### About this task
If a line below contains "black", count it; then state how many such lines there are, and nothing else.

[Object change listings]
+++++

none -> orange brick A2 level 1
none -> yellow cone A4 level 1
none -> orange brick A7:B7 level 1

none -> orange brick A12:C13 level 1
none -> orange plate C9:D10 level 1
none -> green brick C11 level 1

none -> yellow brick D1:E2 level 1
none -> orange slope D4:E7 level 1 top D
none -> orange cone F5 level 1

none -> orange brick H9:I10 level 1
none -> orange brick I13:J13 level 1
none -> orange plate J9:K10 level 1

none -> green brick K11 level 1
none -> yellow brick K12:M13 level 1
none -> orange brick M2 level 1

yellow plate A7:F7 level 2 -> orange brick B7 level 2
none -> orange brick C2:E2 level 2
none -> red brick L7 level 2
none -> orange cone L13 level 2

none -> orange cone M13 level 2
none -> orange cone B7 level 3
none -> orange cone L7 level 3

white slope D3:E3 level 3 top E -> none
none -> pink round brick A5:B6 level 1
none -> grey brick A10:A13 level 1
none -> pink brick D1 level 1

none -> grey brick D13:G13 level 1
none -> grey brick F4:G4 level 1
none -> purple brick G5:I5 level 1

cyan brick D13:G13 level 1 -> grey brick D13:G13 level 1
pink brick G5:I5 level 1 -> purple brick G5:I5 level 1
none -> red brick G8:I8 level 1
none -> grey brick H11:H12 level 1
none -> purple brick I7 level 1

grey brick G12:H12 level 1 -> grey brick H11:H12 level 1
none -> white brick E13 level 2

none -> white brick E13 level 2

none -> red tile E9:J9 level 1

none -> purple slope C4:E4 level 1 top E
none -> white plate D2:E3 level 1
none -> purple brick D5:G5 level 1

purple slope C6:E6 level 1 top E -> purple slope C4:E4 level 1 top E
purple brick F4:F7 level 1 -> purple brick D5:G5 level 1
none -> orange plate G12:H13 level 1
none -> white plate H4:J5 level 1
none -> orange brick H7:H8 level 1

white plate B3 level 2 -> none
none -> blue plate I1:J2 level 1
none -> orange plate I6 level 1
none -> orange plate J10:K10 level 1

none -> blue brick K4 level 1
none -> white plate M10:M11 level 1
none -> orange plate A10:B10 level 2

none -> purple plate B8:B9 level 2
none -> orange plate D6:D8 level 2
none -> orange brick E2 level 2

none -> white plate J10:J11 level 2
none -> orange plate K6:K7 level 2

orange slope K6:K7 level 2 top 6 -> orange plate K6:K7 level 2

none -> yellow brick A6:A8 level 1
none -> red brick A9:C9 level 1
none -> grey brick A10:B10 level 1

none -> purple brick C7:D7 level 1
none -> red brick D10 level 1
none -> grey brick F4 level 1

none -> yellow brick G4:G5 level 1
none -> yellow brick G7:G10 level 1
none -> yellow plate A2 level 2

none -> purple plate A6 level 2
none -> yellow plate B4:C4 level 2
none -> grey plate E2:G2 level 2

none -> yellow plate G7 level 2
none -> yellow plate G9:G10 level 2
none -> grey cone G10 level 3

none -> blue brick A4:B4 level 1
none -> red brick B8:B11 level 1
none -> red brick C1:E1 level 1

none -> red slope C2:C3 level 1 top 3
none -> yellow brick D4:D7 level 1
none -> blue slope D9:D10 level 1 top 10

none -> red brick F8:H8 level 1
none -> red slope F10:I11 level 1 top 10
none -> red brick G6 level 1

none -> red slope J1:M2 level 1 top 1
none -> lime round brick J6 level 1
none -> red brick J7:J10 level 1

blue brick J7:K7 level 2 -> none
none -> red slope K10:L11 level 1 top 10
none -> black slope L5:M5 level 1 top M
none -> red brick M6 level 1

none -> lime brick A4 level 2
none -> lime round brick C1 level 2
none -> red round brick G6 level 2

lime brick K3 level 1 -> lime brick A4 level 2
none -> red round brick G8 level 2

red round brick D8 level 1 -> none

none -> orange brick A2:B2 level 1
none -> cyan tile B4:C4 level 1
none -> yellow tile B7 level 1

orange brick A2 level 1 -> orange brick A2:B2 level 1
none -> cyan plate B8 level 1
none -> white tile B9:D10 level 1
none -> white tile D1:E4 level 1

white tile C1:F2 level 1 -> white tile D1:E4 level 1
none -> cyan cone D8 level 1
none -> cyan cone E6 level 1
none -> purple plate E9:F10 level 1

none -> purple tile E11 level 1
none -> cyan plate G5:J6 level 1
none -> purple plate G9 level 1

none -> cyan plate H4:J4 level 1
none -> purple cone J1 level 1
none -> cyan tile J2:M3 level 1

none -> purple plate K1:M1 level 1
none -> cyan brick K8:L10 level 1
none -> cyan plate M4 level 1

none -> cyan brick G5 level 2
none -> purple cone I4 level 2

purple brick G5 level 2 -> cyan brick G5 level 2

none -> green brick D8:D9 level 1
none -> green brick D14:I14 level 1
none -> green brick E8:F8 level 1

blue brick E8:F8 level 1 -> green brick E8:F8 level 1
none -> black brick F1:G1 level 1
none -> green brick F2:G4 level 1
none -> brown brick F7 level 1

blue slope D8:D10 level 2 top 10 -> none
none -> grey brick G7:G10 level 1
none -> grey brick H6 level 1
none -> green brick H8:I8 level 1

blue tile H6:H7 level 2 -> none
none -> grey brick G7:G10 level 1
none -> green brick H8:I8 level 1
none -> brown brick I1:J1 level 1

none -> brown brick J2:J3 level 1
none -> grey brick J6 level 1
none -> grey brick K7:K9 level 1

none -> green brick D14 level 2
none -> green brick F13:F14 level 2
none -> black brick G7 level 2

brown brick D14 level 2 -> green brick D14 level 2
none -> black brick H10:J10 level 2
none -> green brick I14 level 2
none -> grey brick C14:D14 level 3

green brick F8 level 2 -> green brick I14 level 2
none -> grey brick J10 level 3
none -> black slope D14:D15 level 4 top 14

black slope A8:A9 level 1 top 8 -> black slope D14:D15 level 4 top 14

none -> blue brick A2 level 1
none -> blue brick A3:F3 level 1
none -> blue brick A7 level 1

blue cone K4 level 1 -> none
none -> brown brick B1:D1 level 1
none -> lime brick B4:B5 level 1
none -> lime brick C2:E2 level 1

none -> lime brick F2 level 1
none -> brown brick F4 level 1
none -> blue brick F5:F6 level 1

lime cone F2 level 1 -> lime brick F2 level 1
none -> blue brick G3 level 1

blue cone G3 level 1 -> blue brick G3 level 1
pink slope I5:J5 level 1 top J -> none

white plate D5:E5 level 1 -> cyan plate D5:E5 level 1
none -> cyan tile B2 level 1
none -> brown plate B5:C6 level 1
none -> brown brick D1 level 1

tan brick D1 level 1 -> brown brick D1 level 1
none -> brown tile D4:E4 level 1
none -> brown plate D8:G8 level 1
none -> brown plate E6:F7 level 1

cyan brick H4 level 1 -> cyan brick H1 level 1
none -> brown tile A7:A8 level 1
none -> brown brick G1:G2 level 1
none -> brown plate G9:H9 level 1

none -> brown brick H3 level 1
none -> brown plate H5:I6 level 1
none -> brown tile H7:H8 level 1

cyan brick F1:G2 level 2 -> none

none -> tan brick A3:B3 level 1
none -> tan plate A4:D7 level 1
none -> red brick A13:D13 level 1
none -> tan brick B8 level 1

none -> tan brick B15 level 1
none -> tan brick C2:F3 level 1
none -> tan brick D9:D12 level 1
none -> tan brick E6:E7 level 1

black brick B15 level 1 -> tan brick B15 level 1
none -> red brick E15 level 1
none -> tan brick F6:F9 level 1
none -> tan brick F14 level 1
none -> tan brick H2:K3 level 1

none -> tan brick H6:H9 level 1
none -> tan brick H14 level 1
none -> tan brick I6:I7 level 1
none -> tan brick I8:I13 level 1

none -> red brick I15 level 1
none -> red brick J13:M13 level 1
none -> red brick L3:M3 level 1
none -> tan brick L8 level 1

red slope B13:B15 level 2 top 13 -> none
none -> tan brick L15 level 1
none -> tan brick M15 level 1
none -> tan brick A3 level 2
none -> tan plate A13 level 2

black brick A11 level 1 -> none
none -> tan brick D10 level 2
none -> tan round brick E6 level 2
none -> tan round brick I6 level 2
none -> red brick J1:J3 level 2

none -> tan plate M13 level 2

+++++

### Task output
8